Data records
★ ★ ★

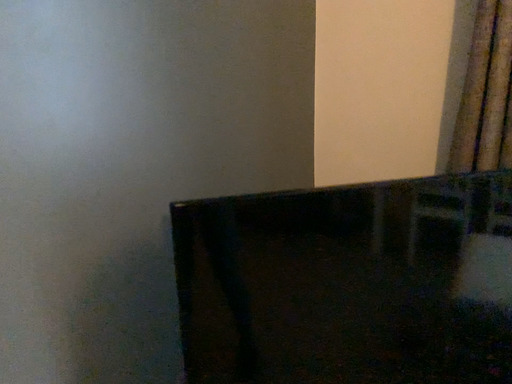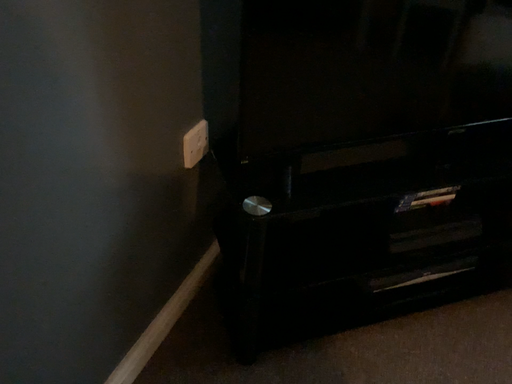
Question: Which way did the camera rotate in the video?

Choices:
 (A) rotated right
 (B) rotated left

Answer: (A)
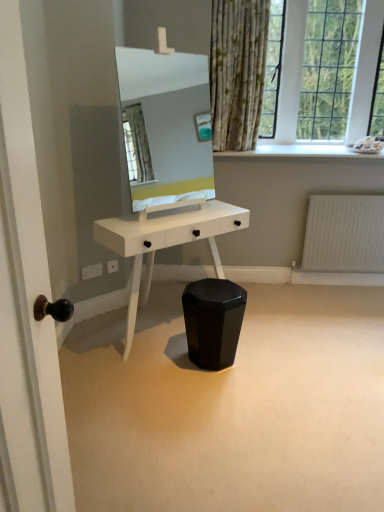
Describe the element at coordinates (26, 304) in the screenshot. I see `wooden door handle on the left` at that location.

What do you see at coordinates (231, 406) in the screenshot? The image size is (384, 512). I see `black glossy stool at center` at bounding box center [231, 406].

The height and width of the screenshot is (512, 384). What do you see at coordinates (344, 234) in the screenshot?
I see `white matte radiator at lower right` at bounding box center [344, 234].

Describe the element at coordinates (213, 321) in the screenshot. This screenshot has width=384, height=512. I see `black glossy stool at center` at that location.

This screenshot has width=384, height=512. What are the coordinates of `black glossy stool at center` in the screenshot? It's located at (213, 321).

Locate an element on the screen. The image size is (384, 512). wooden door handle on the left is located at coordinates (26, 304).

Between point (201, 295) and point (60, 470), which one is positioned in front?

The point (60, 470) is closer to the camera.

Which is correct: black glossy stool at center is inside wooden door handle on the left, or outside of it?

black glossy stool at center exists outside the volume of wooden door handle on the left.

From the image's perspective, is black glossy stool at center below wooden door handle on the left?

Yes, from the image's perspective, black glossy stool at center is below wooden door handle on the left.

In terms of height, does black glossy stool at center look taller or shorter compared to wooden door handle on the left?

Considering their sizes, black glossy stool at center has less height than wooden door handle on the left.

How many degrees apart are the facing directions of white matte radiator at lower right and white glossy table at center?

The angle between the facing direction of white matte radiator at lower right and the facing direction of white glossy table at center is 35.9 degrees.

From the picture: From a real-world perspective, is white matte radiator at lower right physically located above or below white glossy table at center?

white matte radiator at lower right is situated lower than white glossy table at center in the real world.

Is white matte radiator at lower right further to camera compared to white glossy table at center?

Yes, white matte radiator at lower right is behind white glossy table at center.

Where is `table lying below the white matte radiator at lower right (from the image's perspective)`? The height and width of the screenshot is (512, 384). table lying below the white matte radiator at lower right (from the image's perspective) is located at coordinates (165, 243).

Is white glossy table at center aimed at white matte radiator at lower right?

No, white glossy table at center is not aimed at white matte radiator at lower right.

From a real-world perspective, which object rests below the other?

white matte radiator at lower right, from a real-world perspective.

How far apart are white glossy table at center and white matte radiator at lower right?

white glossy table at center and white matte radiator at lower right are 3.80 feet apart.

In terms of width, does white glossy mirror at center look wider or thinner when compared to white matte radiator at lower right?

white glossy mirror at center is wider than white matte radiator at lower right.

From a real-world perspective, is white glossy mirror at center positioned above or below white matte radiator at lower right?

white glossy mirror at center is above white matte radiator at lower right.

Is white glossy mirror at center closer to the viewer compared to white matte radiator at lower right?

★ ★ ★

◆ **Problem to work on**: Can you render the lines above as a Markdown table with the columns "No." and "Line", numbering each row, skipping blank lines and leaving the pictures out?

◆ **Correct result**:
| No. | Line |
|---|---|
| 1 | Question: Which way did the camera rotate in the video? |
| 2 | Choices: |
| 3 |  (A) rotated right |
| 4 |  (B) rotated left |
| 5 | Answer: (A) |
| 6 | Describe the element at coordinates (26, 304) in the screenshot. I see `wooden door handle on the left` at that location. |
| 7 | What do you see at coordinates (231, 406) in the screenshot? The image size is (384, 512). I see `black glossy stool at center` at bounding box center [231, 406]. |
| 8 | The height and width of the screenshot is (512, 384). What do you see at coordinates (344, 234) in the screenshot? |
| 9 | I see `white matte radiator at lower right` at bounding box center [344, 234]. |
| 10 | Describe the element at coordinates (213, 321) in the screenshot. This screenshot has width=384, height=512. I see `black glossy stool at center` at that location. |
| 11 | This screenshot has width=384, height=512. What are the coordinates of `black glossy stool at center` in the screenshot? It's located at (213, 321). |
| 12 | Locate an element on the screen. The image size is (384, 512). wooden door handle on the left is located at coordinates (26, 304). |
| 13 | Between point (201, 295) and point (60, 470), which one is positioned in front? |
| 14 | The point (60, 470) is closer to the camera. |
| 15 | Which is correct: black glossy stool at center is inside wooden door handle on the left, or outside of it? |
| 16 | black glossy stool at center exists outside the volume of wooden door handle on the left. |
| 17 | From the image's perspective, is black glossy stool at center below wooden door handle on the left? |
| 18 | Yes, from the image's perspective, black glossy stool at center is below wooden door handle on the left. |
| 19 | In terms of height, does black glossy stool at center look taller or shorter compared to wooden door handle on the left? |
| 20 | Considering their sizes, black glossy stool at center has less height than wooden door handle on the left. |
| 21 | How many degrees apart are the facing directions of white matte radiator at lower right and white glossy table at center? |
| 22 | The angle between the facing direction of white matte radiator at lower right and the facing direction of white glossy table at center is 35.9 degrees. |
| 23 | From the picture: From a real-world perspective, is white matte radiator at lower right physically located above or below white glossy table at center? |
| 24 | white matte radiator at lower right is situated lower than white glossy table at center in the real world. |
| 25 | Is white matte radiator at lower right further to camera compared to white glossy table at center? |
| 26 | Yes, white matte radiator at lower right is behind white glossy table at center. |
| 27 | Where is `table lying below the white matte radiator at lower right (from the image's perspective)`? The height and width of the screenshot is (512, 384). table lying below the white matte radiator at lower right (from the image's perspective) is located at coordinates (165, 243). |
| 28 | Is white glossy table at center aimed at white matte radiator at lower right? |
| 29 | No, white glossy table at center is not aimed at white matte radiator at lower right. |
| 30 | From a real-world perspective, which object rests below the other? |
| 31 | white matte radiator at lower right, from a real-world perspective. |
| 32 | How far apart are white glossy table at center and white matte radiator at lower right? |
| 33 | white glossy table at center and white matte radiator at lower right are 3.80 feet apart. |
| 34 | In terms of width, does white glossy mirror at center look wider or thinner when compared to white matte radiator at lower right? |
| 35 | white glossy mirror at center is wider than white matte radiator at lower right. |
| 36 | From a real-world perspective, is white glossy mirror at center positioned above or below white matte radiator at lower right? |
| 37 | white glossy mirror at center is above white matte radiator at lower right. |
| 38 | Is white glossy mirror at center closer to the viewer compared to white matte radiator at lower right? |